Source records:

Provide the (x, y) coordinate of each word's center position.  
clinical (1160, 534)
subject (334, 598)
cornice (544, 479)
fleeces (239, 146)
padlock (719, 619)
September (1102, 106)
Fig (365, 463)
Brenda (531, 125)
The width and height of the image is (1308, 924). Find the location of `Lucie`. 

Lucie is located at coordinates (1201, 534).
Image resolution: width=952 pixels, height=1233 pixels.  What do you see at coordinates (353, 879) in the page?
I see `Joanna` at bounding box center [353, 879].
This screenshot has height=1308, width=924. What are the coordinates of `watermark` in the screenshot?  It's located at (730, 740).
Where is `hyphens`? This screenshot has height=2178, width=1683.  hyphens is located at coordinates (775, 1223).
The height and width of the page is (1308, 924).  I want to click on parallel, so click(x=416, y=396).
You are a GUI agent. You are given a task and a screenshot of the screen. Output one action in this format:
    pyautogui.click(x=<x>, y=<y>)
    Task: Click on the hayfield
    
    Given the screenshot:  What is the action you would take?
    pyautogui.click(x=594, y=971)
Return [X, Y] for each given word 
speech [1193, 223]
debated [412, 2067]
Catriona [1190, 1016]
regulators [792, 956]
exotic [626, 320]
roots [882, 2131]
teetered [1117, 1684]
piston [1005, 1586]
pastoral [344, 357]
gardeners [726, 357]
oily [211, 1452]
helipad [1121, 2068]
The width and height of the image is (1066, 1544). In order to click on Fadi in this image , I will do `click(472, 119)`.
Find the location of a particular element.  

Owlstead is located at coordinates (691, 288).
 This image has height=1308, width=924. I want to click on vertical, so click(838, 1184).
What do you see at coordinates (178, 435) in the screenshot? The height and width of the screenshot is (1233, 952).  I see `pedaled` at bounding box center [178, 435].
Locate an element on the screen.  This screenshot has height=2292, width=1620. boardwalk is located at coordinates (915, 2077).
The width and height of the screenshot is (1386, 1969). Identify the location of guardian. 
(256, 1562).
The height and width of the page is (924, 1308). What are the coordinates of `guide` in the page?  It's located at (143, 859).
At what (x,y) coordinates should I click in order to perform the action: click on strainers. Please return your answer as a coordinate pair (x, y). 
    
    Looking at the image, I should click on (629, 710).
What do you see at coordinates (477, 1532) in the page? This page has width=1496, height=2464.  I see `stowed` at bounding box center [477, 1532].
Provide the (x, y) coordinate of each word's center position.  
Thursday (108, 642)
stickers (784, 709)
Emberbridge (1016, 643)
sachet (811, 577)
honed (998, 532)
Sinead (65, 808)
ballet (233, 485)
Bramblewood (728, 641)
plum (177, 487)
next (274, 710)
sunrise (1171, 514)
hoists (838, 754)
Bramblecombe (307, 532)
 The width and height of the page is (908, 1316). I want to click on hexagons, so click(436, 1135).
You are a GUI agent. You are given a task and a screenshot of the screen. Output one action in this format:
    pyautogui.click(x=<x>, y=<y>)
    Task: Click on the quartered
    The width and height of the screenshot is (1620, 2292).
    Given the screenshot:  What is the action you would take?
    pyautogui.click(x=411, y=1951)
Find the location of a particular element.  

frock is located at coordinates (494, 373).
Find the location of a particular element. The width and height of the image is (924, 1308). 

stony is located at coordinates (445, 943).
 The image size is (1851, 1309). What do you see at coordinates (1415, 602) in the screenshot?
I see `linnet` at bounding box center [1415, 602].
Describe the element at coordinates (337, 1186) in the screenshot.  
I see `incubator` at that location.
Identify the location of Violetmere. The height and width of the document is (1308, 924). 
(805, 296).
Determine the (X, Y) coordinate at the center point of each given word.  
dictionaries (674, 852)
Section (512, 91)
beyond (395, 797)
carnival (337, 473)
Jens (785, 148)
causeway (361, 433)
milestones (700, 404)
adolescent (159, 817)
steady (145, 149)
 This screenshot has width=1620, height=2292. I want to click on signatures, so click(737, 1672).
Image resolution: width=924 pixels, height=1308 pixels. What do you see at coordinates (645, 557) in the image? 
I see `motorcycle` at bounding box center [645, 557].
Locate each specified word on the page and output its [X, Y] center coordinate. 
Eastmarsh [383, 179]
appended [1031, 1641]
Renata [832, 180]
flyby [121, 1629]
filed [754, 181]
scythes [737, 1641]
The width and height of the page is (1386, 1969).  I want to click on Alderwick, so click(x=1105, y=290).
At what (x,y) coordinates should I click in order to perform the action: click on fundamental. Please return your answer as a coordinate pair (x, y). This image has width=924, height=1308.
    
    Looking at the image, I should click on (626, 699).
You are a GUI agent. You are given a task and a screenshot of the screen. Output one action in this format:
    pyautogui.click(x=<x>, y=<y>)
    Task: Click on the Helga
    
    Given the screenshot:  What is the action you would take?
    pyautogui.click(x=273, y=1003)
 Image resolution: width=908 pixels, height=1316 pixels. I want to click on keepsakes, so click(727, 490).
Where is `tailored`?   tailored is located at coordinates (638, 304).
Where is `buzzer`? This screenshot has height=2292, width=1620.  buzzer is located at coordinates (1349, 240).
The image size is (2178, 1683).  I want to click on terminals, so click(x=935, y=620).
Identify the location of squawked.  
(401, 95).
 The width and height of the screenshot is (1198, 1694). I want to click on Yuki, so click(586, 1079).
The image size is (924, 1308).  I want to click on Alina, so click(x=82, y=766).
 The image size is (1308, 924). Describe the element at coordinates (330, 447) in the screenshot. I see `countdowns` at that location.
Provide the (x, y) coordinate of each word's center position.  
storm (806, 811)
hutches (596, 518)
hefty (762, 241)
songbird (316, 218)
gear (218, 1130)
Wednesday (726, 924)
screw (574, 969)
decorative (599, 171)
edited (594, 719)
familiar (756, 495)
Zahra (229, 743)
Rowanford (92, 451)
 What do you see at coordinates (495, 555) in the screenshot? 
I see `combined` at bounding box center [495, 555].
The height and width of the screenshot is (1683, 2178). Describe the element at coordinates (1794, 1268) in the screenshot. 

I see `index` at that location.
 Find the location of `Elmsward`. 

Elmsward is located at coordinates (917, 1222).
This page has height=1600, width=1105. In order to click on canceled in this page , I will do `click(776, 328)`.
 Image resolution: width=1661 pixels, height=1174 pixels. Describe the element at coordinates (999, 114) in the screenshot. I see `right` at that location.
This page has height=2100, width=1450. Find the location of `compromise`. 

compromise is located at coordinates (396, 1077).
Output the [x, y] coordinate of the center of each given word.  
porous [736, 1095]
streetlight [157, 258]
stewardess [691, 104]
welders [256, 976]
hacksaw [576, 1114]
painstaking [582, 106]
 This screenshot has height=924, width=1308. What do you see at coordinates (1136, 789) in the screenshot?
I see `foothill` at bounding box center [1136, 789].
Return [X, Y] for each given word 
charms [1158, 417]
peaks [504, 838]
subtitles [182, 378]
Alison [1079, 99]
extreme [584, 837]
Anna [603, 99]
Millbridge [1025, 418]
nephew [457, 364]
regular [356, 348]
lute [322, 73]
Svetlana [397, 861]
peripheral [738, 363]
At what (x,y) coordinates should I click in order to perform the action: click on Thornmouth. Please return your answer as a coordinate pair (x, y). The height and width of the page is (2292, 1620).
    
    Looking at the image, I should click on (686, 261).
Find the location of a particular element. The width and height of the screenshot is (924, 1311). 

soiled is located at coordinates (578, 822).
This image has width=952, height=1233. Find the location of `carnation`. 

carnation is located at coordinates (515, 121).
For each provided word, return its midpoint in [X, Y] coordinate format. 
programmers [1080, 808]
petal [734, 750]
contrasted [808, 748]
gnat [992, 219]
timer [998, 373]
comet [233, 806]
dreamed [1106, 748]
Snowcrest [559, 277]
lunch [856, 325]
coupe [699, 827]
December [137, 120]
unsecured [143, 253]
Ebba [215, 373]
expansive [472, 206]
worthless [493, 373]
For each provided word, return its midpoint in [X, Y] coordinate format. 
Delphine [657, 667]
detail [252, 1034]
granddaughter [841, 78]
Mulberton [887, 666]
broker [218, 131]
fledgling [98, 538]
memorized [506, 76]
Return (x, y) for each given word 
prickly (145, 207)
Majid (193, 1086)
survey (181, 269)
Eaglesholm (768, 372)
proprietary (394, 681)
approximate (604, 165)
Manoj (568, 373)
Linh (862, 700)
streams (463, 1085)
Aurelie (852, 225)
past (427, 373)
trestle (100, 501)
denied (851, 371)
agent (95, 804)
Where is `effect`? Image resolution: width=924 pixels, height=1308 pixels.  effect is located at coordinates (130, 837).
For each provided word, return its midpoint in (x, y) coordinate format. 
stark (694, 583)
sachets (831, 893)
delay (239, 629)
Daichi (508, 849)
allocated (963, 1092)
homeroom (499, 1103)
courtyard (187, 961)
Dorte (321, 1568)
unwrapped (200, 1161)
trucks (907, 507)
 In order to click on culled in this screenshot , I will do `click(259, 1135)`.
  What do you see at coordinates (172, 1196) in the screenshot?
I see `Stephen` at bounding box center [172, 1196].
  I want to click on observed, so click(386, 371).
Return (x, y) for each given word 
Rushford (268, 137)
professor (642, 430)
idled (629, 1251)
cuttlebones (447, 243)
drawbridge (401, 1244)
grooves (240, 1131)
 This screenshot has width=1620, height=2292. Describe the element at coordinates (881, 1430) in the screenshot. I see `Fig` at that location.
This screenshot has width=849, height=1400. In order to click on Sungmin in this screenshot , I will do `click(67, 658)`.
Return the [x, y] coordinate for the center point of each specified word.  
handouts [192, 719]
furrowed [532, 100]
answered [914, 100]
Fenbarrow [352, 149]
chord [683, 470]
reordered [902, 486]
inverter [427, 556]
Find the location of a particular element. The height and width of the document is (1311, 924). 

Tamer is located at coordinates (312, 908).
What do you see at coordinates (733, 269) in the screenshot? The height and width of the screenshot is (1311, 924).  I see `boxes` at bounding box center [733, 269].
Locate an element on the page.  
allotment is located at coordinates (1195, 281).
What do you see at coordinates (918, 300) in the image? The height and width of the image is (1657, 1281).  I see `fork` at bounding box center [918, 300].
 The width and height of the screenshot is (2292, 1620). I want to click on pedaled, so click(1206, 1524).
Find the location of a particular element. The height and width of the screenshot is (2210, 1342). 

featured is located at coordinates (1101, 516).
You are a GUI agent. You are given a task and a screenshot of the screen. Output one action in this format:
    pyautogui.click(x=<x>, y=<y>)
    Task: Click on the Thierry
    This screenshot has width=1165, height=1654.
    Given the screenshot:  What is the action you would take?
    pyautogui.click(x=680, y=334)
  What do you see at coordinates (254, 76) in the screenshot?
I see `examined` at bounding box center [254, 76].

> [Task description]: Pick out every line of the material above that contains the string "Lucie", and copy each one.

> [Full answer]:
The width and height of the image is (1308, 924). Find the location of `Lucie`. 
Lucie is located at coordinates (1201, 534).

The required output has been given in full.